Job item –
In the listing, some lines may hold the string "hammer"; report how many do, as a bare number.

--------------------

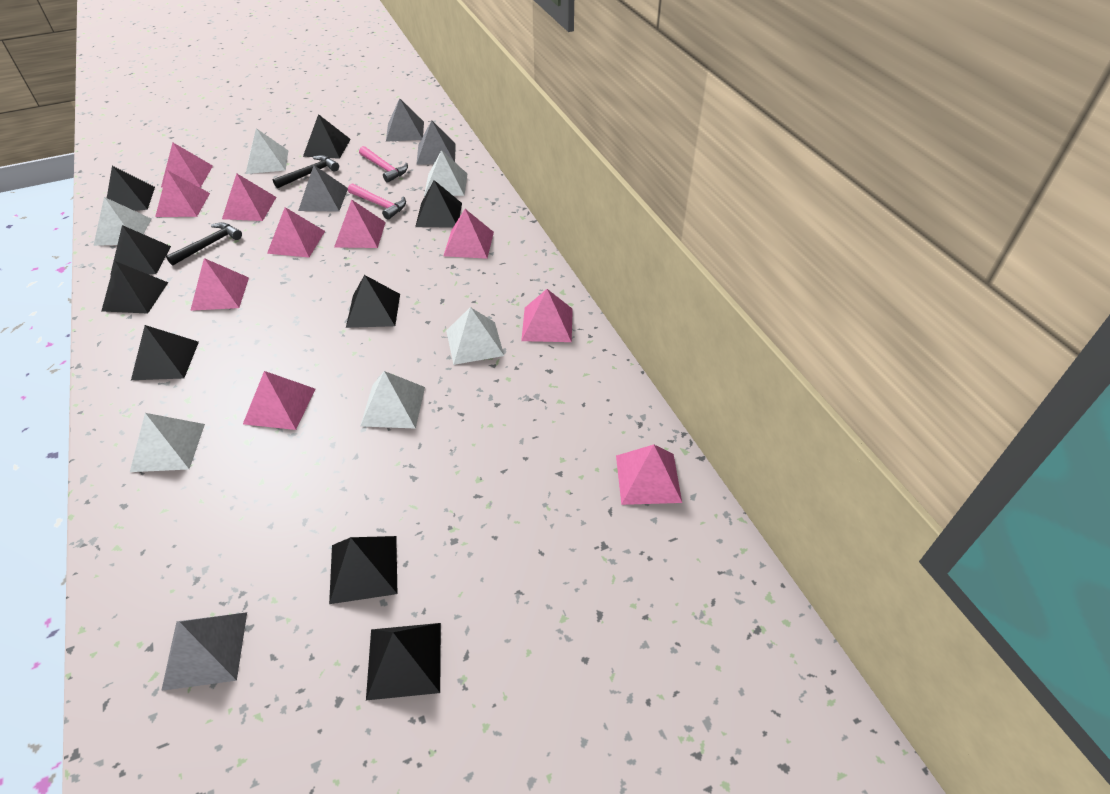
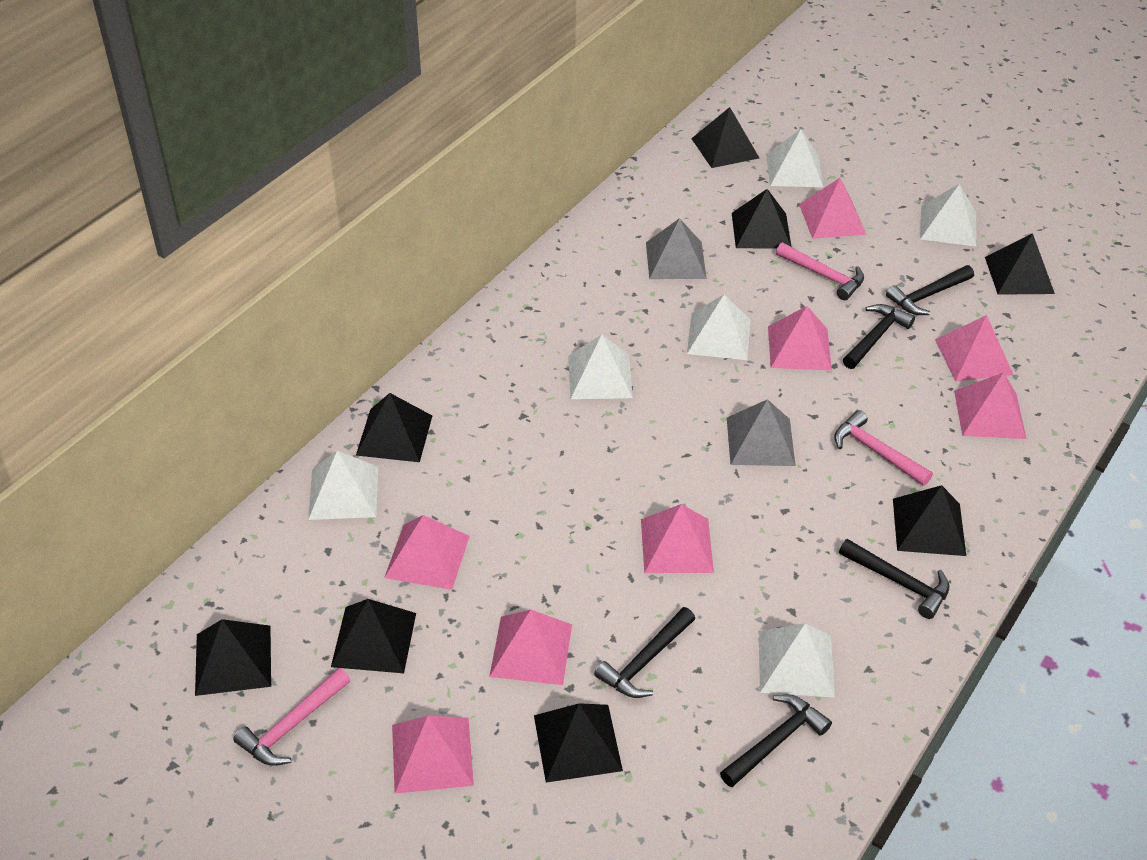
black hammer: [166,222,242,266] [273,155,339,189] = 2 -> [594,607,695,698] [720,694,832,787] [839,539,950,619] [843,304,915,369] [886,265,974,315] = 5
black pyramid: [101,261,168,314] [107,166,155,211] [110,225,171,275] [131,325,199,380] [303,114,351,159] [329,536,397,604] [346,275,400,328] [366,623,441,700] [415,180,462,227] = 9 -> [195,619,271,696] [331,599,416,673] [356,393,432,462] [534,703,623,783] [691,107,759,168] [732,189,791,249] [893,485,966,556] [985,233,1055,295] = 8
grey pyramid: [161,612,247,691] [298,165,348,212] [386,98,424,142] [416,120,456,165] = 4 -> [646,218,707,279] [727,399,796,466] = 2
pink hammer: [348,183,406,220] [359,146,408,183] = 2 -> [233,668,350,766] [776,243,864,300] [834,410,933,486] = 3
pink pyramid: [155,170,210,217] [161,143,213,187] [190,258,249,311] [222,173,276,221] [243,371,315,430] [267,207,325,257] [334,200,386,248] [443,209,494,259] [521,289,573,342] [616,445,682,505] = 10 -> [384,515,469,590] [392,716,474,793] [489,610,572,685] [641,504,714,573] [768,306,832,371] [799,178,866,239] [935,315,1013,381] [954,372,1026,439] = 8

--------------------

Answer to this exercise –
2